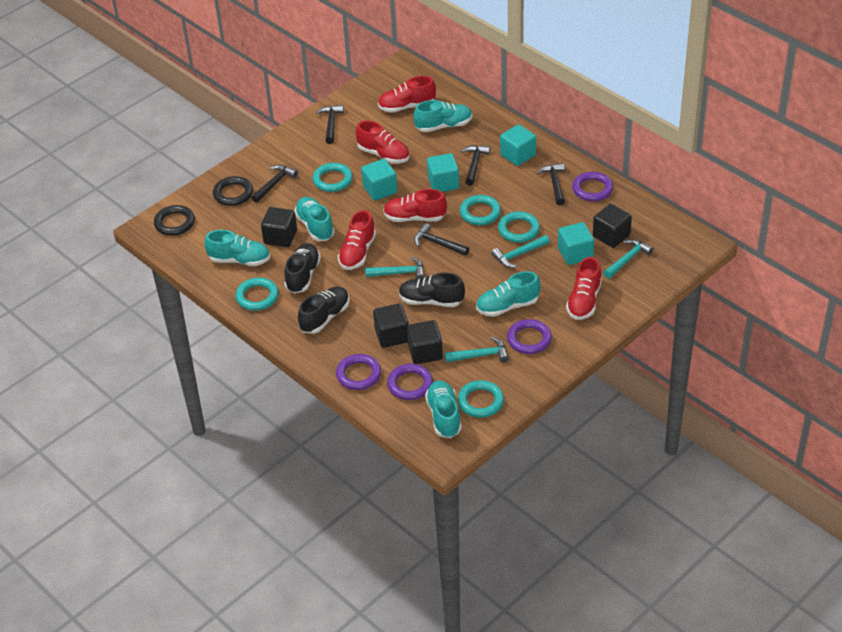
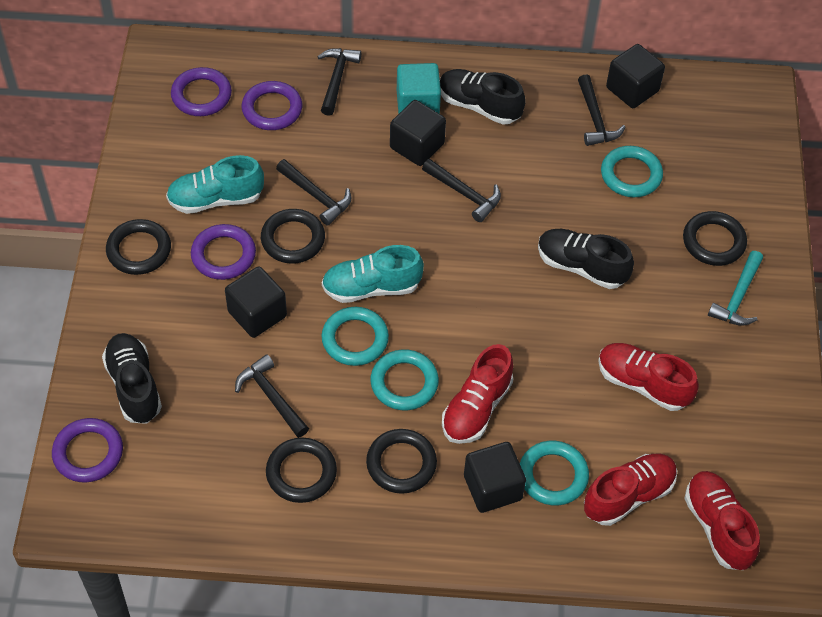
black ring: [154,205,195,236] [213,176,253,206] = 2 -> [106,219,171,275] [261,209,325,263] [266,438,337,503] [366,429,437,494] [683,211,747,266] = 5
red shoe: [338,210,376,270] [356,120,410,164] [378,76,436,113] [383,189,447,222] [566,257,602,320] = 5 -> [442,344,513,444] [584,454,677,526] [598,343,699,411] [684,471,760,570] = 4
turquoise cube: [361,159,397,201] [427,153,459,192] [500,124,536,166] [558,222,594,265] = 4 -> [397,63,441,114] = 1
turquoise hammer: [365,256,425,279] [445,337,509,362] [491,235,550,268] [603,239,653,279] = 4 -> [708,251,763,326] = 1
turquoise ring: [236,278,279,311] [312,163,353,192] [458,380,504,418] [460,195,501,225] [498,211,540,243] = 5 -> [321,307,389,366] [370,349,439,410] [520,441,589,506] [601,146,663,197] = 4
turquoise shoe: [205,230,270,266] [294,197,334,241] [413,100,472,132] [425,381,461,438] [476,271,541,317] = 5 -> [166,155,264,214] [322,245,424,303] = 2

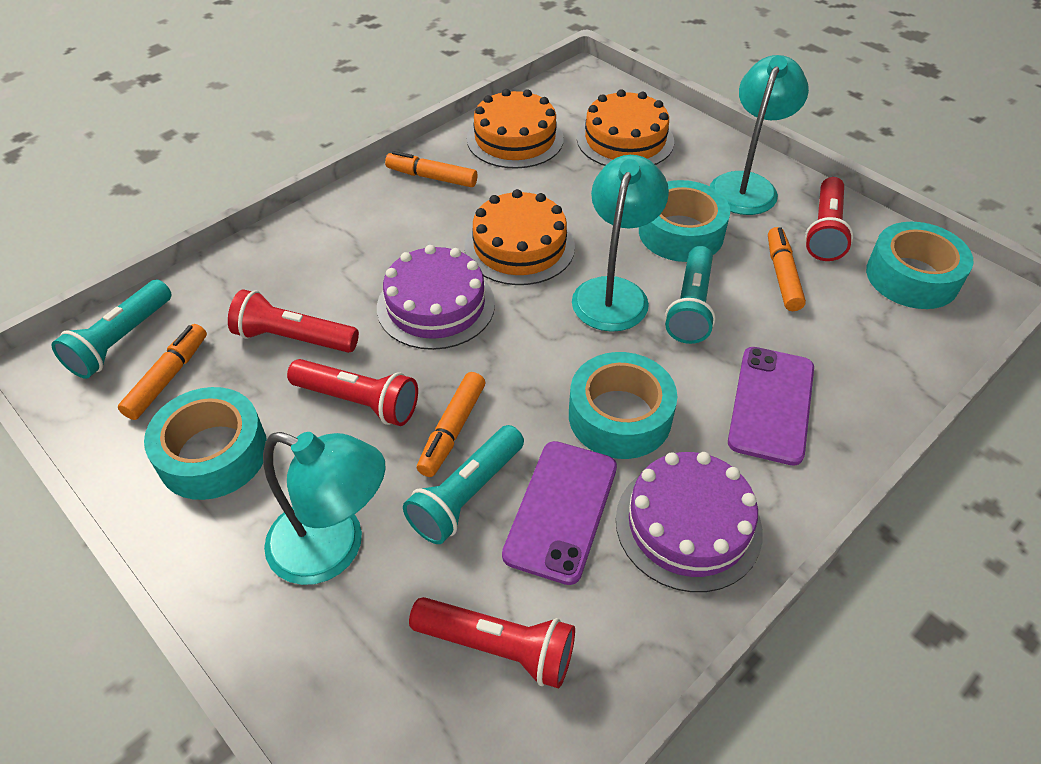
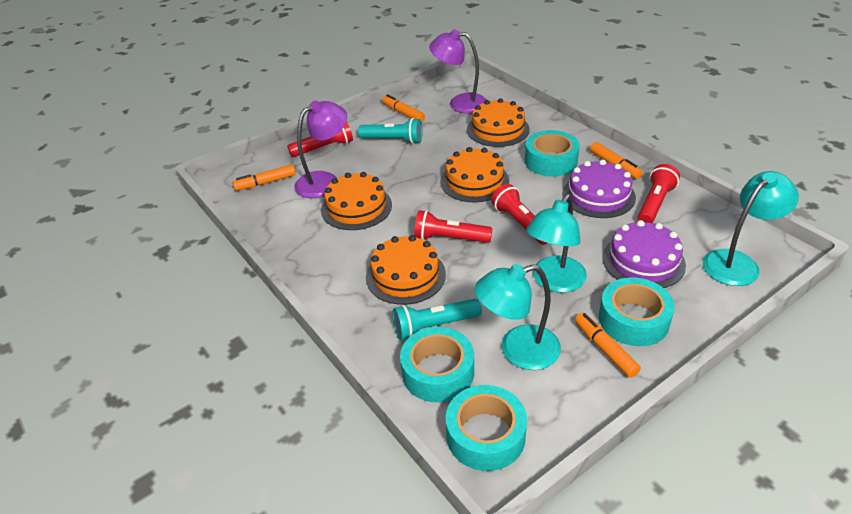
orange cake: [465,189,575,285] [467,89,564,169] [577,89,674,166] = 3 -> [321,172,392,230] [366,235,446,305] [440,147,509,202] [467,98,530,147] = 4
purple lamp: none = 0 -> [294,100,347,198] [429,29,487,114] = 2
purple phone: [502,441,617,585] [728,347,814,466] = 2 -> none = 0
turquoise flashlight: [51,280,172,379] [403,425,524,544] [665,246,716,344] = 3 -> [358,118,423,144] [393,299,482,340] = 2

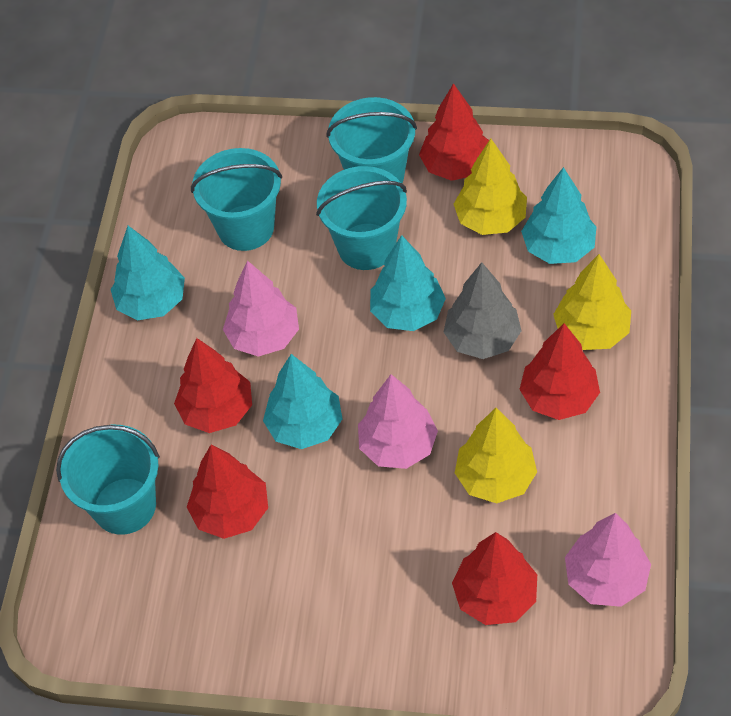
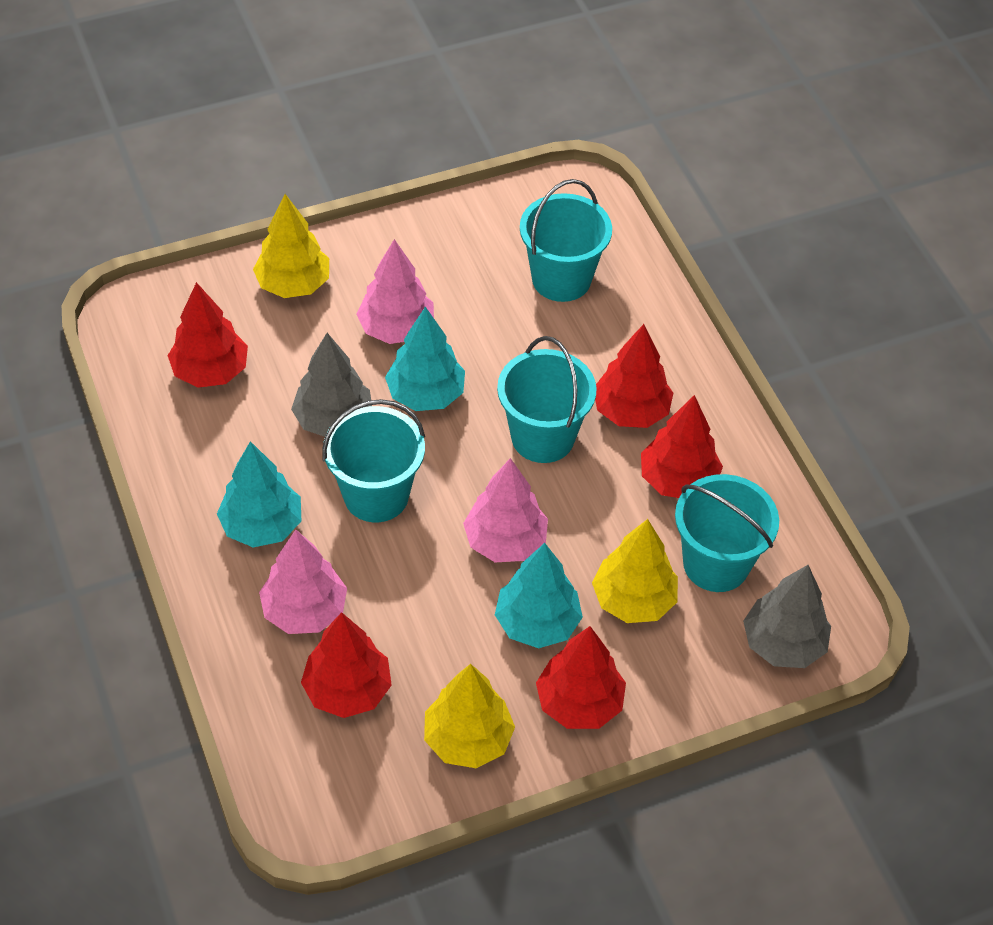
grey tree: [444,262,522,359] = 1 -> [291,333,372,437] [743,565,831,668] = 2
turquoise tree: [111,226,185,320] [263,354,342,449] [370,235,446,331] [521,167,596,264] = 4 -> [217,441,301,547] [385,307,465,411] [495,543,583,648] = 3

__________________________________________________

• _Exercise description_:
The answer is the full listing above, reproduced character for character, minus its images.

• _Answer to the exercise_:
black ring: [154,205,195,236] [213,176,253,206] = 2 -> [106,219,171,275] [261,209,325,263] [266,438,337,503] [366,429,437,494] [683,211,747,266] = 5
red shoe: [338,210,376,270] [356,120,410,164] [378,76,436,113] [383,189,447,222] [566,257,602,320] = 5 -> [442,344,513,444] [584,454,677,526] [598,343,699,411] [684,471,760,570] = 4
turquoise cube: [361,159,397,201] [427,153,459,192] [500,124,536,166] [558,222,594,265] = 4 -> [397,63,441,114] = 1
turquoise hammer: [365,256,425,279] [445,337,509,362] [491,235,550,268] [603,239,653,279] = 4 -> [708,251,763,326] = 1
turquoise ring: [236,278,279,311] [312,163,353,192] [458,380,504,418] [460,195,501,225] [498,211,540,243] = 5 -> [321,307,389,366] [370,349,439,410] [520,441,589,506] [601,146,663,197] = 4
turquoise shoe: [205,230,270,266] [294,197,334,241] [413,100,472,132] [425,381,461,438] [476,271,541,317] = 5 -> [166,155,264,214] [322,245,424,303] = 2

orange cake: [465,189,575,285] [467,89,564,169] [577,89,674,166] = 3 -> [321,172,392,230] [366,235,446,305] [440,147,509,202] [467,98,530,147] = 4
purple lamp: none = 0 -> [294,100,347,198] [429,29,487,114] = 2
purple phone: [502,441,617,585] [728,347,814,466] = 2 -> none = 0
turquoise flashlight: [51,280,172,379] [403,425,524,544] [665,246,716,344] = 3 -> [358,118,423,144] [393,299,482,340] = 2

grey tree: [444,262,522,359] = 1 -> [291,333,372,437] [743,565,831,668] = 2
turquoise tree: [111,226,185,320] [263,354,342,449] [370,235,446,331] [521,167,596,264] = 4 -> [217,441,301,547] [385,307,465,411] [495,543,583,648] = 3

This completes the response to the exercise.